> [DATA SHOWN]:
-=-=-=-=-
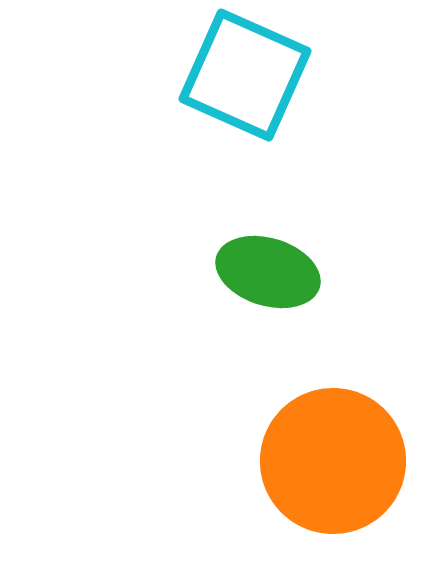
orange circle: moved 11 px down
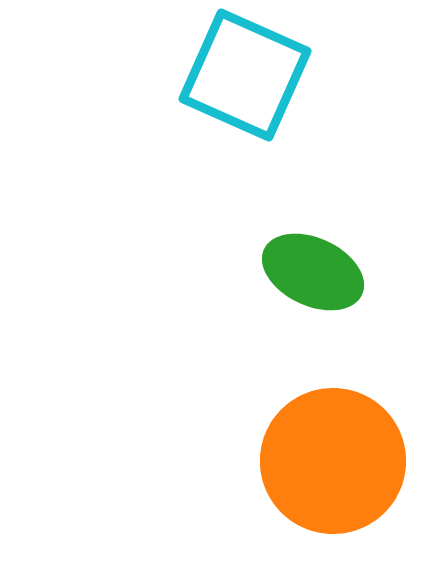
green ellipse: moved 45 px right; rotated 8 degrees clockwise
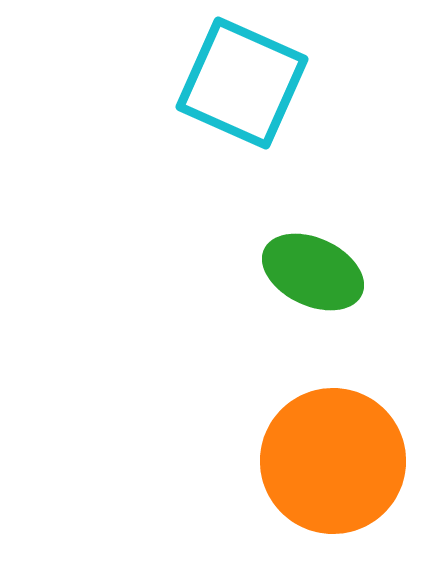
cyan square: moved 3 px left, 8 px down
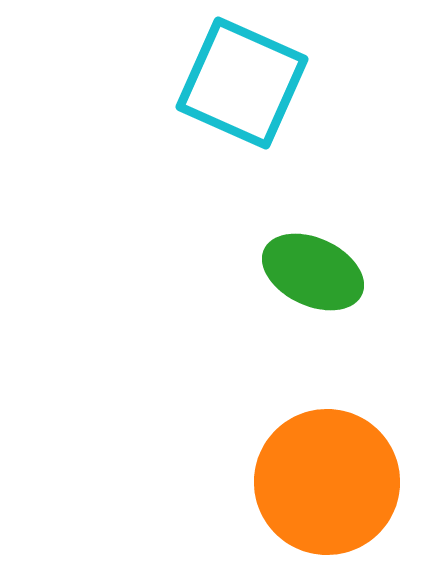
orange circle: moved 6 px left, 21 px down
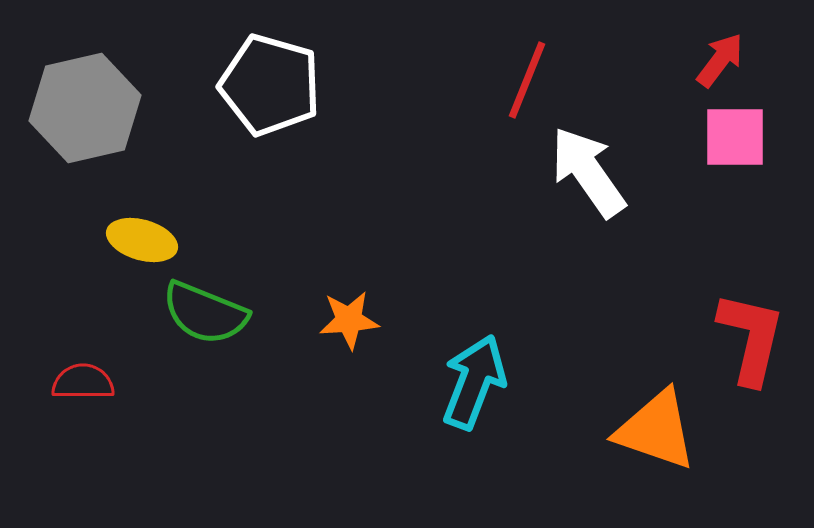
-=-=-=-=-
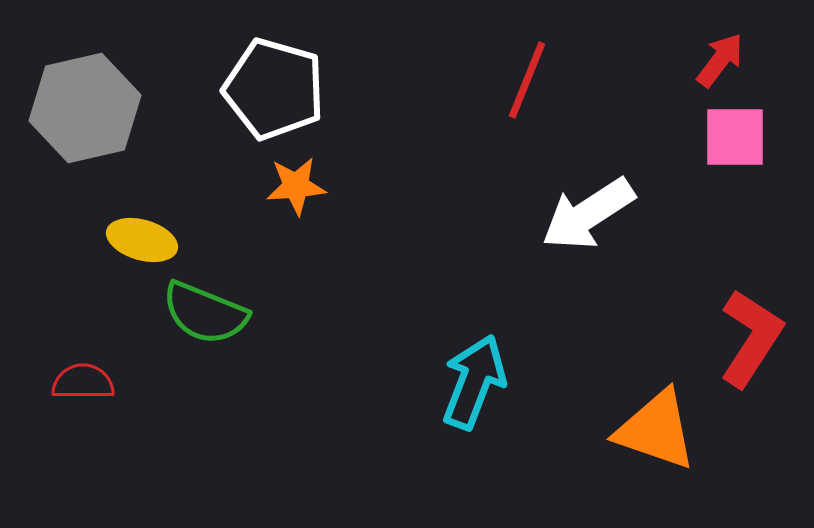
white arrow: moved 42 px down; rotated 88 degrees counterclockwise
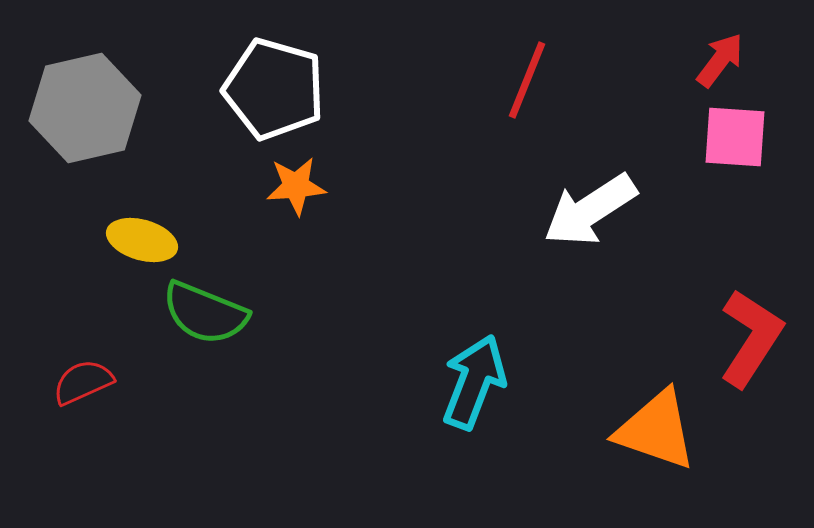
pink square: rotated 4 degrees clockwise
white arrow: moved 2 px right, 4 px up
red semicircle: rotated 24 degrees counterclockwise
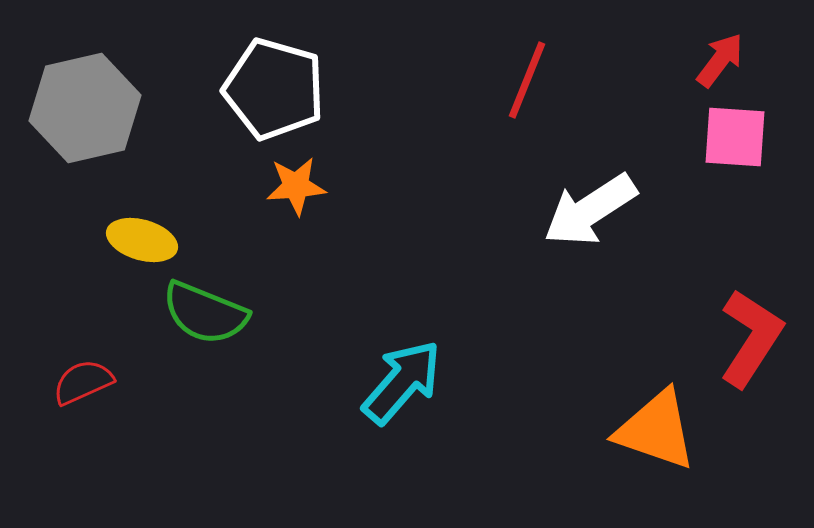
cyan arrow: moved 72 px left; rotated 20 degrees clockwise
-=-=-=-=-
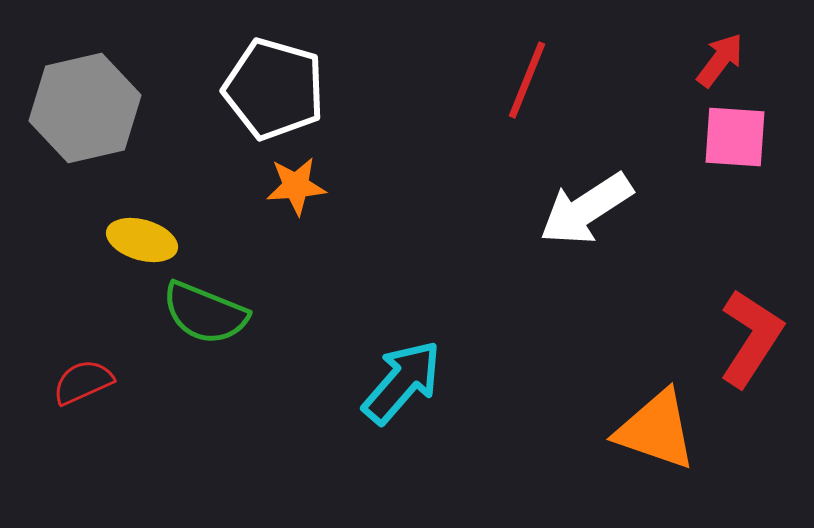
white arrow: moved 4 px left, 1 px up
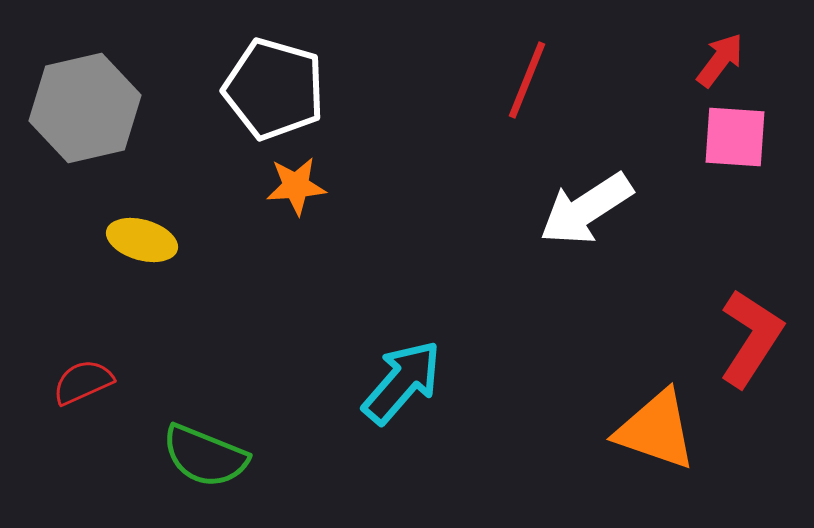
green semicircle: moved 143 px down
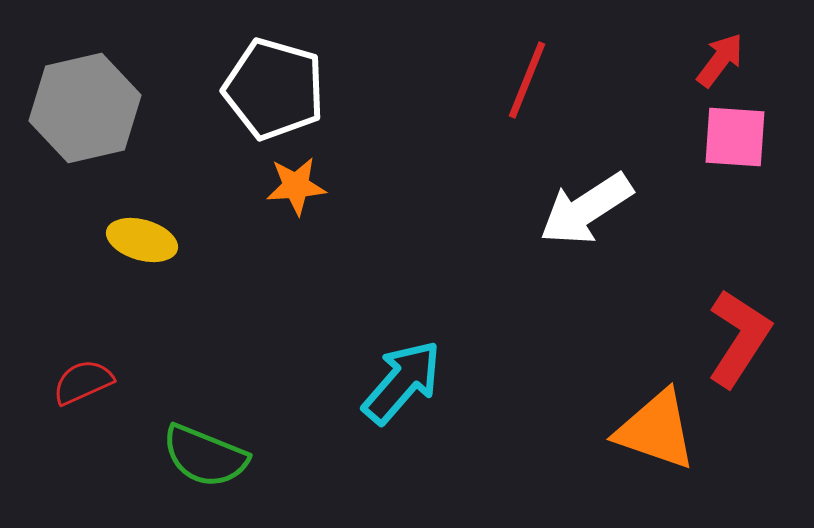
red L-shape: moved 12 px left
-=-=-=-=-
> [WORK TO BE COMPLETED]: Copy everything in the listing above, from the line "orange circle: moved 11 px down" down to the line "cyan square: moved 3 px left, 8 px down", including both of those lines. Leave the pictures out of your copy.

> [REPLY]:
orange circle: moved 11 px down
green ellipse: moved 45 px right; rotated 8 degrees clockwise
cyan square: moved 3 px left, 8 px down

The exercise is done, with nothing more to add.